----- Data shown

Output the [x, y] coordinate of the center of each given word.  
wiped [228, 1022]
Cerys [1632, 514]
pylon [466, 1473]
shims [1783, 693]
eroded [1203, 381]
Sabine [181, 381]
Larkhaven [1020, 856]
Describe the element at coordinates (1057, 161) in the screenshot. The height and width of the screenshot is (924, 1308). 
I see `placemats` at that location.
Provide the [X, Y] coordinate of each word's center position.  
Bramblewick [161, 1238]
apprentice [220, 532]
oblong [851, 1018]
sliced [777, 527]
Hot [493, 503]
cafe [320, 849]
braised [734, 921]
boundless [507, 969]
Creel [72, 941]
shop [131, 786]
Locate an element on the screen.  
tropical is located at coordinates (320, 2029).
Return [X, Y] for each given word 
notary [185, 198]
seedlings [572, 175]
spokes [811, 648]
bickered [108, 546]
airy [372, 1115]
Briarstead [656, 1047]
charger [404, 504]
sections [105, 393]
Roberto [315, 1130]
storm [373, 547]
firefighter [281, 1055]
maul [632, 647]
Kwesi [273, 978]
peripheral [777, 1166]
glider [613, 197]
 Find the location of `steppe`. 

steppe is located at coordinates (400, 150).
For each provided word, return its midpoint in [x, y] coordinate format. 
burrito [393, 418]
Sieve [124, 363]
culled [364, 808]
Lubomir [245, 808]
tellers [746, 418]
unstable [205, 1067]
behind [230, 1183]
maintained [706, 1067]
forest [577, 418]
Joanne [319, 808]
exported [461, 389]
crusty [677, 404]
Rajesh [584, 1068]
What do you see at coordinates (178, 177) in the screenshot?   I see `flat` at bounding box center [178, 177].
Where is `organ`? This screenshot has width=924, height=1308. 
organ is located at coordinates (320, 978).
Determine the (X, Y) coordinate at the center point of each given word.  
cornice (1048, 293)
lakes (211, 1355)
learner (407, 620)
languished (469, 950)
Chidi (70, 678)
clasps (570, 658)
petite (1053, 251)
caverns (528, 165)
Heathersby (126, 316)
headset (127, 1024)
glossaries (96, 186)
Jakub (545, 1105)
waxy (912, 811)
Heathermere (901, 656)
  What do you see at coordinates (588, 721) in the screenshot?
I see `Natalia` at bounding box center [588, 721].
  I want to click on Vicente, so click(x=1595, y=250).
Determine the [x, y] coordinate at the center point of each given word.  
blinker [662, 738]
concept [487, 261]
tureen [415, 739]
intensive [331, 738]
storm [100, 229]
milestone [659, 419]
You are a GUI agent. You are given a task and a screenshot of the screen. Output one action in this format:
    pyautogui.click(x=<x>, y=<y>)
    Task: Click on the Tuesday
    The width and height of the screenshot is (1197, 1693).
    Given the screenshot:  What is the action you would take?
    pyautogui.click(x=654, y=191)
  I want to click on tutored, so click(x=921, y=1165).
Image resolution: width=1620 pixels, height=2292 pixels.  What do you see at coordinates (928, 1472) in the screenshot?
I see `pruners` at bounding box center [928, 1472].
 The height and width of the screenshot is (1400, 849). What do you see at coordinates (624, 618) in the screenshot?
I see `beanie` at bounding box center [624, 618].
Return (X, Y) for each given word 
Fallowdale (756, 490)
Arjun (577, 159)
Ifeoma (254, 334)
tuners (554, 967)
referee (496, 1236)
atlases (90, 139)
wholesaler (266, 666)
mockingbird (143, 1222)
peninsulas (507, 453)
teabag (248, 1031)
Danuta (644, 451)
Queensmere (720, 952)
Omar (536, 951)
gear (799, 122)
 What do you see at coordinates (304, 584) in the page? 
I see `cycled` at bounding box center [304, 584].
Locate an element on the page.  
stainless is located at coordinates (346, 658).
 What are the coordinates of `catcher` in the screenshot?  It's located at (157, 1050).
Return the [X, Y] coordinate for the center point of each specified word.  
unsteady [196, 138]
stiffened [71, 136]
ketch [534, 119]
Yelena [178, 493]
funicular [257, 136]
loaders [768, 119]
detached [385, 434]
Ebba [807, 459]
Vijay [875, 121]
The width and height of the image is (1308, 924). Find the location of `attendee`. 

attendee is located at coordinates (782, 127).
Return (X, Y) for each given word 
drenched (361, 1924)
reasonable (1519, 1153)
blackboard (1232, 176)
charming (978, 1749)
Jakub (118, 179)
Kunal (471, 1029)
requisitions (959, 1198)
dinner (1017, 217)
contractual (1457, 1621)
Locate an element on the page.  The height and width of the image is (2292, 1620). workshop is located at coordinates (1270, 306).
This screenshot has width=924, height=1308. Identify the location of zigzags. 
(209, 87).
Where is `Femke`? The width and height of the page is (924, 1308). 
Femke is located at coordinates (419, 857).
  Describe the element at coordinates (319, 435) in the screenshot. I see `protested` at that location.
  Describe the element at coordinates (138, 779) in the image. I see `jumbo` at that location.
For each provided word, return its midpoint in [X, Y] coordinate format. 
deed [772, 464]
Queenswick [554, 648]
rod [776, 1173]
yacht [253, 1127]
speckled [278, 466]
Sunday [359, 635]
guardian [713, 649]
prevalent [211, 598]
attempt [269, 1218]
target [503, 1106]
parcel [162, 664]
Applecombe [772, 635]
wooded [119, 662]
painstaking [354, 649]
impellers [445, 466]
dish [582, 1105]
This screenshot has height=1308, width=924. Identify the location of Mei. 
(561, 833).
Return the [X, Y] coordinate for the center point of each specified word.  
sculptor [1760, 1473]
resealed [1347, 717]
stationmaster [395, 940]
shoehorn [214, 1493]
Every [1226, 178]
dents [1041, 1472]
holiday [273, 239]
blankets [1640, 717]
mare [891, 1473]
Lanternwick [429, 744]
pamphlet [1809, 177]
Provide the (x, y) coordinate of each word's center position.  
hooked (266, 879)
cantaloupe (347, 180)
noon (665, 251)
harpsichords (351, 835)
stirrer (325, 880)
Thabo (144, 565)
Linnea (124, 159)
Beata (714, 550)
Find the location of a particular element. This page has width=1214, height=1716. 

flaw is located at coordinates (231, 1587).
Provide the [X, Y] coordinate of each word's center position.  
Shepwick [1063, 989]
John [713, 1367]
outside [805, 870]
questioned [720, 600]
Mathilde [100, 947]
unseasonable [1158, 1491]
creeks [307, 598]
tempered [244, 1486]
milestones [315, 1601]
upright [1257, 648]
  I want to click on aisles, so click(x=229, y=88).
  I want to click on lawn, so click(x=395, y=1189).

----------

**What you should do**:
Reproduce the listing above, substituting "central point" for every occurrence of "center position" and leaving all other text unchanged.

**The output**:
Output the [x, y] coordinate of the center of each given word.  
wiped [228, 1022]
Cerys [1632, 514]
pylon [466, 1473]
shims [1783, 693]
eroded [1203, 381]
Sabine [181, 381]
Larkhaven [1020, 856]
Describe the element at coordinates (1057, 161) in the screenshot. The height and width of the screenshot is (924, 1308). 
I see `placemats` at that location.
Provide the [X, Y] coordinate of each word's central point.  
Bramblewick [161, 1238]
apprentice [220, 532]
oblong [851, 1018]
sliced [777, 527]
Hot [493, 503]
cafe [320, 849]
braised [734, 921]
boundless [507, 969]
Creel [72, 941]
shop [131, 786]
Locate an element on the screen.  
tropical is located at coordinates (320, 2029).
Return [X, Y] for each given word 
notary [185, 198]
seedlings [572, 175]
spokes [811, 648]
bickered [108, 546]
airy [372, 1115]
Briarstead [656, 1047]
charger [404, 504]
sections [105, 393]
Roberto [315, 1130]
storm [373, 547]
firefighter [281, 1055]
maul [632, 647]
Kwesi [273, 978]
peripheral [777, 1166]
glider [613, 197]
 Find the location of `steppe`. 

steppe is located at coordinates (400, 150).
For each provided word, return its midpoint in [x, y] coordinate format. 
burrito [393, 418]
Sieve [124, 363]
culled [364, 808]
Lubomir [245, 808]
tellers [746, 418]
unstable [205, 1067]
behind [230, 1183]
maintained [706, 1067]
forest [577, 418]
Joanne [319, 808]
exported [461, 389]
crusty [677, 404]
Rajesh [584, 1068]
What do you see at coordinates (178, 177) in the screenshot?   I see `flat` at bounding box center [178, 177].
Where is `organ`? This screenshot has width=924, height=1308. 
organ is located at coordinates (320, 978).
Determine the (X, Y) coordinate at the center point of each given word.  
cornice (1048, 293)
lakes (211, 1355)
learner (407, 620)
languished (469, 950)
Chidi (70, 678)
clasps (570, 658)
petite (1053, 251)
caverns (528, 165)
Heathersby (126, 316)
headset (127, 1024)
glossaries (96, 186)
Jakub (545, 1105)
waxy (912, 811)
Heathermere (901, 656)
  What do you see at coordinates (588, 721) in the screenshot?
I see `Natalia` at bounding box center [588, 721].
  I want to click on Vicente, so click(x=1595, y=250).
Determine the [x, y] coordinate at the center point of each given word.  
blinker [662, 738]
concept [487, 261]
tureen [415, 739]
intensive [331, 738]
storm [100, 229]
milestone [659, 419]
You are a GUI agent. You are given a task and a screenshot of the screen. Output one action in this format:
    pyautogui.click(x=<x>, y=<y>)
    Task: Click on the Tuesday
    The width and height of the screenshot is (1197, 1693).
    Given the screenshot:  What is the action you would take?
    pyautogui.click(x=654, y=191)
  I want to click on tutored, so click(x=921, y=1165).
Image resolution: width=1620 pixels, height=2292 pixels.  What do you see at coordinates (928, 1472) in the screenshot?
I see `pruners` at bounding box center [928, 1472].
 The height and width of the screenshot is (1400, 849). What do you see at coordinates (624, 618) in the screenshot?
I see `beanie` at bounding box center [624, 618].
Return (X, Y) for each given word 
Fallowdale (756, 490)
Arjun (577, 159)
Ifeoma (254, 334)
tuners (554, 967)
referee (496, 1236)
atlases (90, 139)
wholesaler (266, 666)
mockingbird (143, 1222)
peninsulas (507, 453)
teabag (248, 1031)
Danuta (644, 451)
Queensmere (720, 952)
Omar (536, 951)
gear (799, 122)
 What do you see at coordinates (304, 584) in the page? 
I see `cycled` at bounding box center [304, 584].
Locate an element on the page.  
stainless is located at coordinates (346, 658).
 What are the coordinates of `catcher` in the screenshot?  It's located at (157, 1050).
Return the [X, Y] coordinate for the center point of each specified word.  
unsteady [196, 138]
stiffened [71, 136]
ketch [534, 119]
Yelena [178, 493]
funicular [257, 136]
loaders [768, 119]
detached [385, 434]
Ebba [807, 459]
Vijay [875, 121]
The width and height of the image is (1308, 924). Find the location of `attendee`. 

attendee is located at coordinates (782, 127).
Return (X, Y) for each given word 
drenched (361, 1924)
reasonable (1519, 1153)
blackboard (1232, 176)
charming (978, 1749)
Jakub (118, 179)
Kunal (471, 1029)
requisitions (959, 1198)
dinner (1017, 217)
contractual (1457, 1621)
Locate an element on the page.  The height and width of the image is (2292, 1620). workshop is located at coordinates (1270, 306).
This screenshot has width=924, height=1308. Identify the location of zigzags. 
(209, 87).
Where is `Femke`? The width and height of the page is (924, 1308). 
Femke is located at coordinates (419, 857).
  Describe the element at coordinates (319, 435) in the screenshot. I see `protested` at that location.
  Describe the element at coordinates (138, 779) in the image. I see `jumbo` at that location.
For each provided word, return its midpoint in [X, Y] coordinate format. 
deed [772, 464]
Queenswick [554, 648]
rod [776, 1173]
yacht [253, 1127]
speckled [278, 466]
Sunday [359, 635]
guardian [713, 649]
prevalent [211, 598]
attempt [269, 1218]
target [503, 1106]
parcel [162, 664]
Applecombe [772, 635]
wooded [119, 662]
painstaking [354, 649]
impellers [445, 466]
dish [582, 1105]
This screenshot has height=1308, width=924. Identify the location of Mei. 
(561, 833).
Return the [X, Y] coordinate for the center point of each specified word.  
sculptor [1760, 1473]
resealed [1347, 717]
stationmaster [395, 940]
shoehorn [214, 1493]
Every [1226, 178]
dents [1041, 1472]
holiday [273, 239]
blankets [1640, 717]
mare [891, 1473]
Lanternwick [429, 744]
pamphlet [1809, 177]
Provide the (x, y) coordinate of each word's central point.  
hooked (266, 879)
cantaloupe (347, 180)
noon (665, 251)
harpsichords (351, 835)
stirrer (325, 880)
Thabo (144, 565)
Linnea (124, 159)
Beata (714, 550)
Find the location of a particular element. This page has width=1214, height=1716. 

flaw is located at coordinates (231, 1587).
Provide the [X, Y] coordinate of each word's central point.  
Shepwick [1063, 989]
John [713, 1367]
outside [805, 870]
questioned [720, 600]
Mathilde [100, 947]
unseasonable [1158, 1491]
creeks [307, 598]
tempered [244, 1486]
milestones [315, 1601]
upright [1257, 648]
  I want to click on aisles, so click(x=229, y=88).
  I want to click on lawn, so click(x=395, y=1189).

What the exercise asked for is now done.